* HOW TO COMPLETE THIS TASK
From the material below, copy out every line that contains the string "white". Treat uppercase and lowercase letters as different.

* SOURCE DATA
::::::

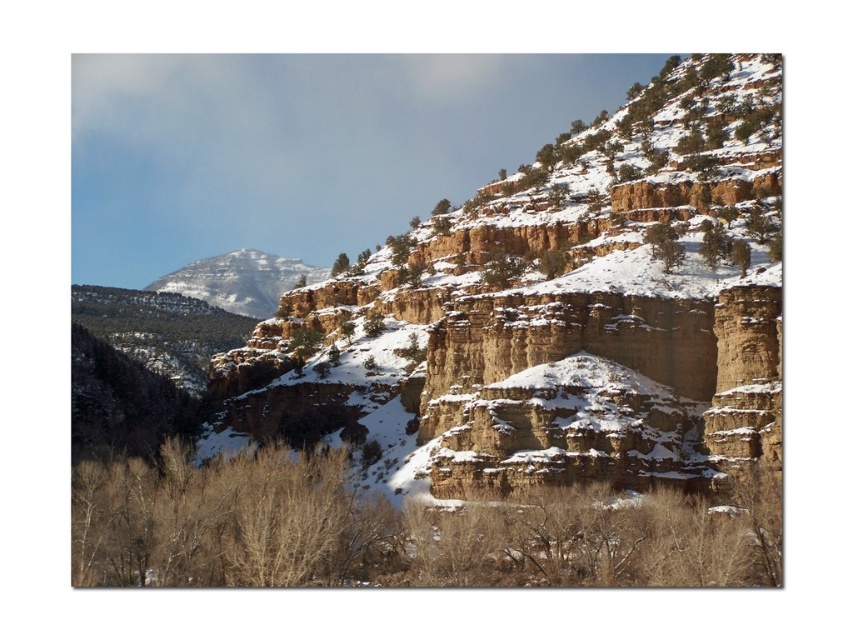
You are standing in the snow at the base of the rugged landscape. There is a rustic stone cliff at center at point (491, 381). What is the coordinate of the rustic stone cliff at center?

The rustic stone cliff at center is located at point (491, 381).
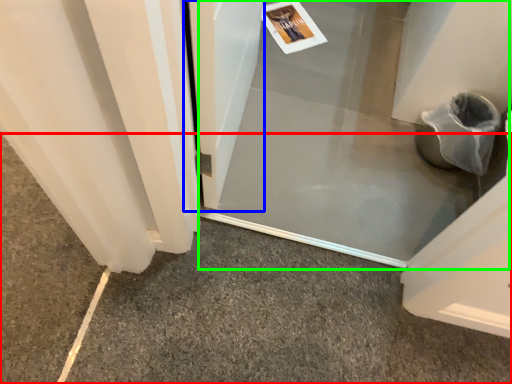
Question: Based on their relative distances, which object is farther from concrete (highlighted by a red box)? Choose from screen door (highlighted by a blue box) and screen door (highlighted by a green box).

Choices:
 (A) screen door
 (B) screen door

Answer: (A)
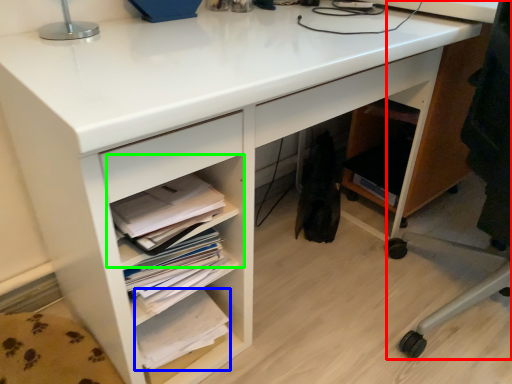
Question: Based on their relative distances, which object is farther from computer chair (highlighted by a red box)? Choose from book (highlighted by a blue box) and shelf (highlighted by a green box).

Choices:
 (A) book
 (B) shelf

Answer: (A)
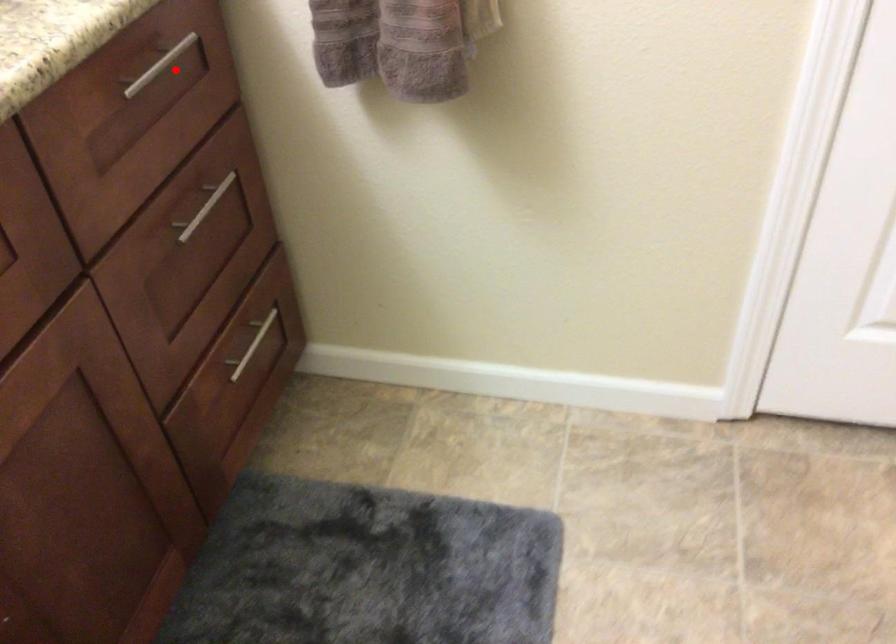
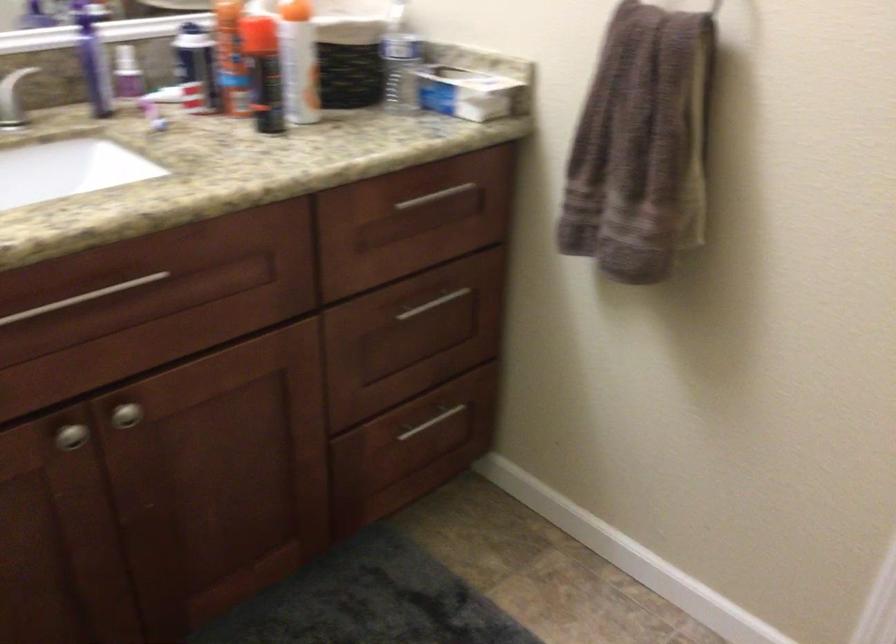
Question: I am providing you with two images of the same scene from different viewpoints. A red point is shown in image1. For the corresponding object point in image2, is it positioned nearer or farther from the camera?

Choices:
 (A) Nearer
 (B) Farther

Answer: (B)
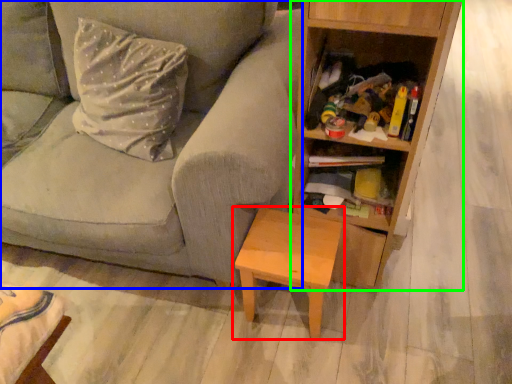
Question: Which object is positioned closest to table (highlighted by a red box)? Select from studio couch (highlighted by a blue box) and bookcase (highlighted by a green box).

Choices:
 (A) studio couch
 (B) bookcase

Answer: (B)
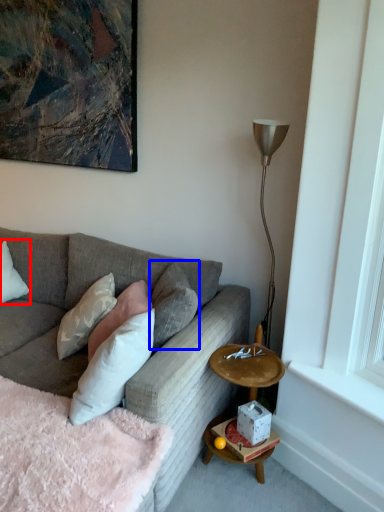
Question: Which object is closer to the camera taking this photo, pillow (highlighted by a red box) or pillow (highlighted by a blue box)?

Choices:
 (A) pillow
 (B) pillow

Answer: (B)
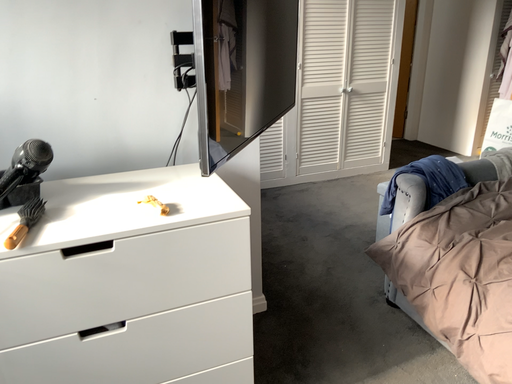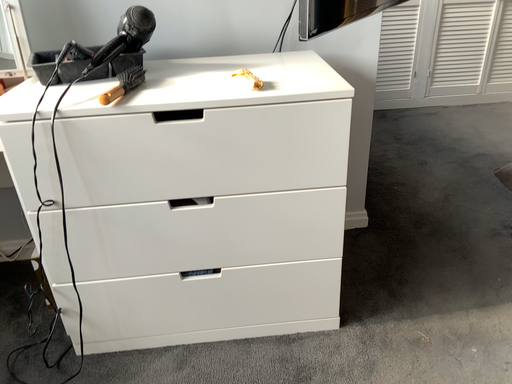
Question: Which way did the camera rotate in the video?

Choices:
 (A) rotated downward
 (B) rotated upward

Answer: (A)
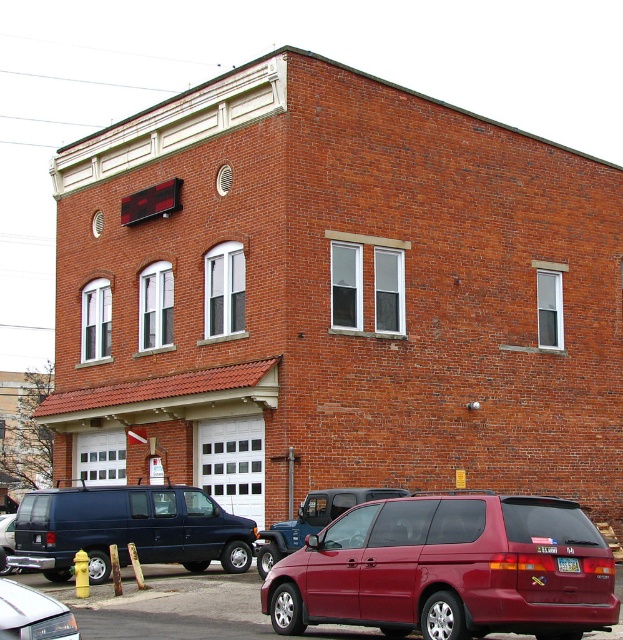
Question: Which object is positioned farthest from the maroon matte minivan at lower right?

Choices:
 (A) maroon matte suv at center
 (B) white glossy sedan at lower left

Answer: (A)

Question: Can you confirm if matte black van at lower left is positioned to the right of white glossy sedan at lower left?

Choices:
 (A) yes
 (B) no

Answer: (B)

Question: Is maroon matte suv at center to the right of white glossy sedan at lower left from the viewer's perspective?

Choices:
 (A) yes
 (B) no

Answer: (A)

Question: Which of the following is the closest to the observer?

Choices:
 (A) white glossy sedan at lower left
 (B) maroon matte minivan at lower right
 (C) matte black van at lower left
 (D) maroon matte suv at center

Answer: (A)

Question: Can you confirm if maroon matte minivan at lower right is positioned below maroon matte suv at center?

Choices:
 (A) no
 (B) yes

Answer: (A)

Question: Which object is closer to the camera taking this photo?

Choices:
 (A) maroon matte minivan at lower right
 (B) matte black van at lower left
 (C) white glossy sedan at lower left
 (D) maroon matte suv at center

Answer: (C)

::::::

* EXERCISE RESPONSE
 (B) white glossy sedan at lower left
Question: Can you confirm if matte black van at lower left is positioned to the right of white glossy sedan at lower left?
Question: Is maroon matte suv at center to the right of white glossy sedan at lower left from the viewer's perspective?
 (A) white glossy sedan at lower left
 (C) white glossy sedan at lower left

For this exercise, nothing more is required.